• [Task statement]: Your output should be exactly the lines from the one containing "black square: (162, 223) -> (102, 172), moved" through the final line of the records, both included, with every picture left out.

• [Materials provided]:
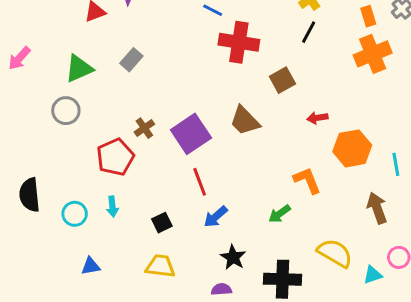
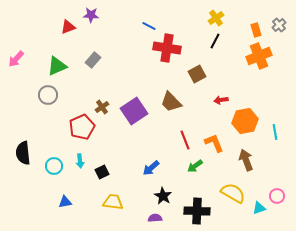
red line: (200, 182) -> (185, 140), moved
brown arrow: (377, 208) -> (246, 160), moved
black square: (162, 223) -> (102, 172), moved

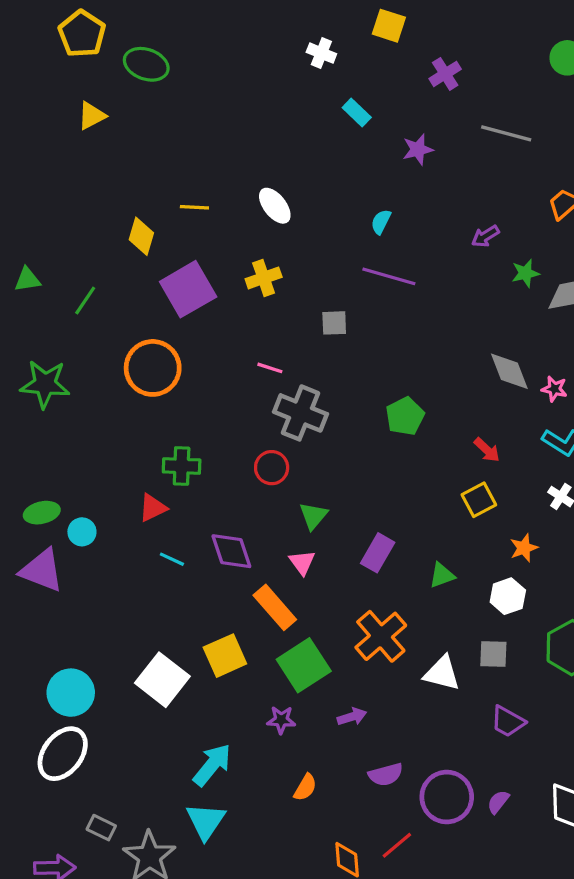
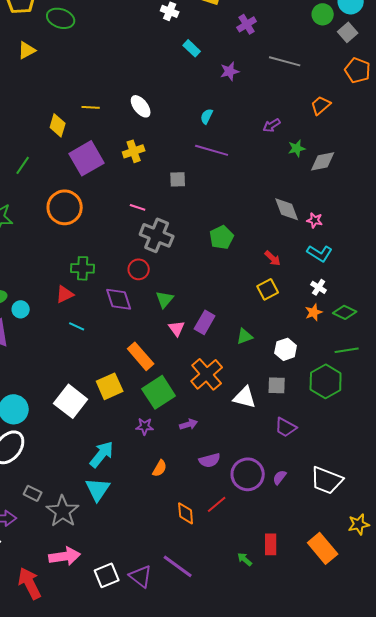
orange star: (524, 548) -> (314, 312), moved
purple diamond: (231, 551) -> (119, 299), moved
pink triangle: (302, 562) -> (177, 328), moved

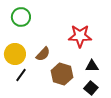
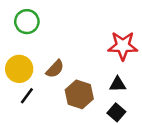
red star: (80, 36) -> (123, 46), moved

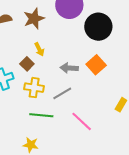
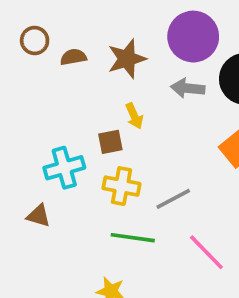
brown square: (27, 64) -> (110, 142), turned 32
gray arrow: (69, 68) -> (188, 88), moved

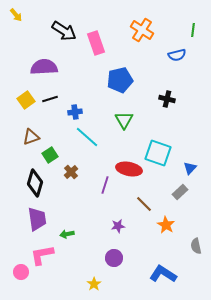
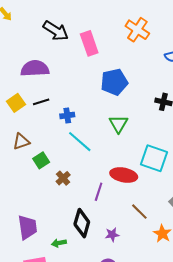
black diamond: (35, 183) -> (82, 223), moved

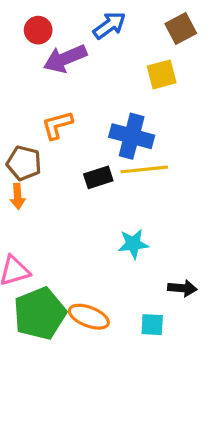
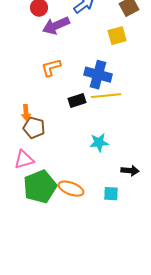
brown pentagon: (24, 163) -> (34, 128), moved

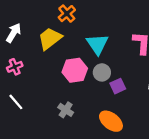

• [Your solution]:
black square: (162, 223) -> (102, 172), moved

orange star: (524, 548) -> (314, 312), moved
purple diamond: (231, 551) -> (119, 299), moved
pink triangle: (302, 562) -> (177, 328), moved

red star: (80, 36) -> (123, 46), moved

brown square: (27, 64) -> (110, 142), turned 32
gray arrow: (69, 68) -> (188, 88), moved

black diamond: (35, 183) -> (82, 223), moved

brown pentagon: (24, 163) -> (34, 128), moved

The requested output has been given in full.